Exercise = Restate word for word the line containing "(329, 242) = (361, 304): green" and each line that follows it, through the last line below, and nothing else.

——————

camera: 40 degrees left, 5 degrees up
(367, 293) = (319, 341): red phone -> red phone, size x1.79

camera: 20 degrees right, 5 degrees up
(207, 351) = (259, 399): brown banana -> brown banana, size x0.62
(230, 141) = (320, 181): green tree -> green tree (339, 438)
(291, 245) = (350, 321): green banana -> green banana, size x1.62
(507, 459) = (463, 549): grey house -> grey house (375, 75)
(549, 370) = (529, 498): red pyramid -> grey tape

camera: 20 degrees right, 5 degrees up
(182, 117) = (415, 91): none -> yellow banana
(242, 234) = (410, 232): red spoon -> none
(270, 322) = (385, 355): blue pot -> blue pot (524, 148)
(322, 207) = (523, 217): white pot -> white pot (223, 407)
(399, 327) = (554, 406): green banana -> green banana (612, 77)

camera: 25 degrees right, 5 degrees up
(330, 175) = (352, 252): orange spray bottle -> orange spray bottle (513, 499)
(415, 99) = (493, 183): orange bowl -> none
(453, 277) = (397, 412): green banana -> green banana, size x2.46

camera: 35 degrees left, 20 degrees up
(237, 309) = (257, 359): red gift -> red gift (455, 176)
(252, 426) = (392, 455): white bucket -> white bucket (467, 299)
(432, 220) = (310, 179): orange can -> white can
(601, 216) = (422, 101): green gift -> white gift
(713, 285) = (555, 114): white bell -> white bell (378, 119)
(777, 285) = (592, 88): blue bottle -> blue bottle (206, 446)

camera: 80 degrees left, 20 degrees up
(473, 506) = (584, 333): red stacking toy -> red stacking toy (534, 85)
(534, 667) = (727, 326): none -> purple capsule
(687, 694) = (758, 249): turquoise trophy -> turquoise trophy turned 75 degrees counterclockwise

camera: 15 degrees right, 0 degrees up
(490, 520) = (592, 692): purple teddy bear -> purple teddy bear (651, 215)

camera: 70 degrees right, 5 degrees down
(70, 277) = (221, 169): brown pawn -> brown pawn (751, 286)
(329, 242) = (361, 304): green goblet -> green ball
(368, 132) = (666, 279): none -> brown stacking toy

——————

Reply to the exercise =
(329, 242) = (361, 304): green goblet -> green ball
(368, 132) = (666, 279): none -> brown stacking toy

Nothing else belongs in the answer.